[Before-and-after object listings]
'''
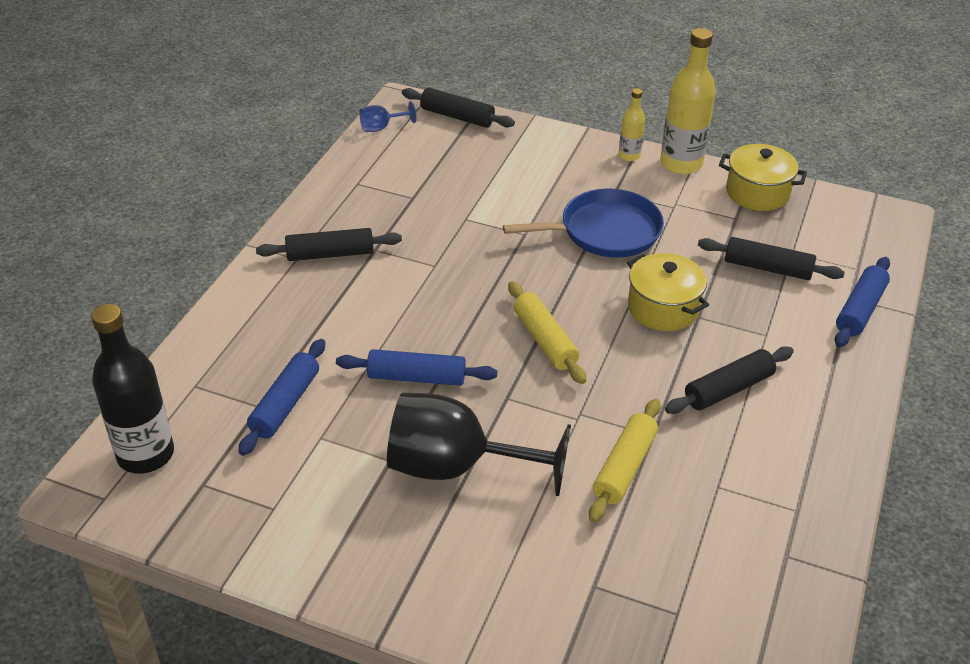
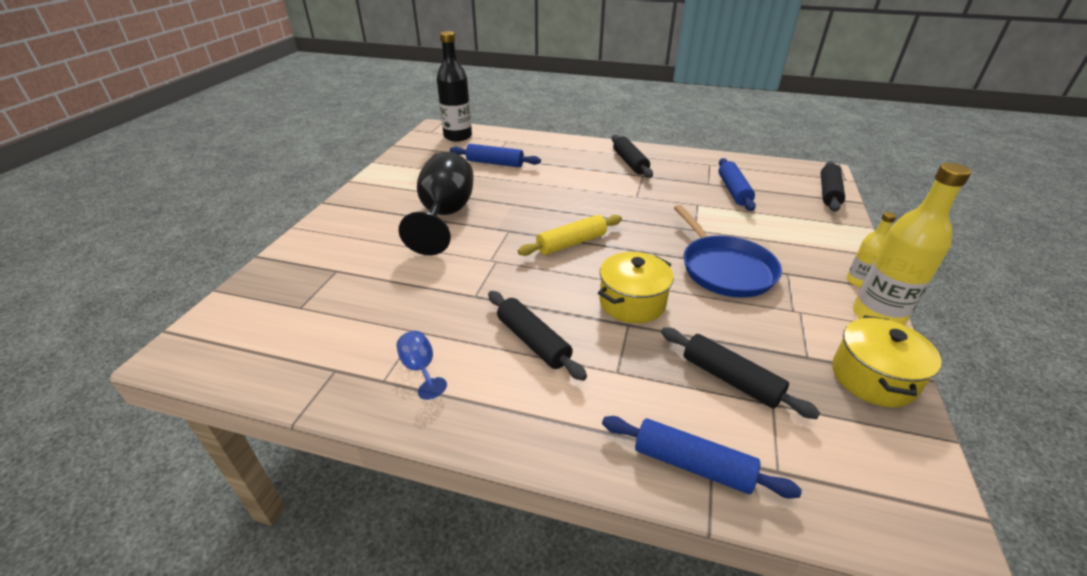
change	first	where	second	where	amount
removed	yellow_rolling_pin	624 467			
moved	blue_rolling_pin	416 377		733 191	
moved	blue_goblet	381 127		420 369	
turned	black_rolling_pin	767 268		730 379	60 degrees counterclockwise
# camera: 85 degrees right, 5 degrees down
'''
▸ What the task requires
Exclude every picture and copy the remaining data exactly.

▸ Answer box
change	first	where	second	where	amount
removed	yellow_rolling_pin	624 467			
moved	blue_rolling_pin	416 377		733 191	
moved	blue_goblet	381 127		420 369	
turned	black_rolling_pin	767 268		730 379	60 degrees counterclockwise
# camera: 85 degrees right, 5 degrees down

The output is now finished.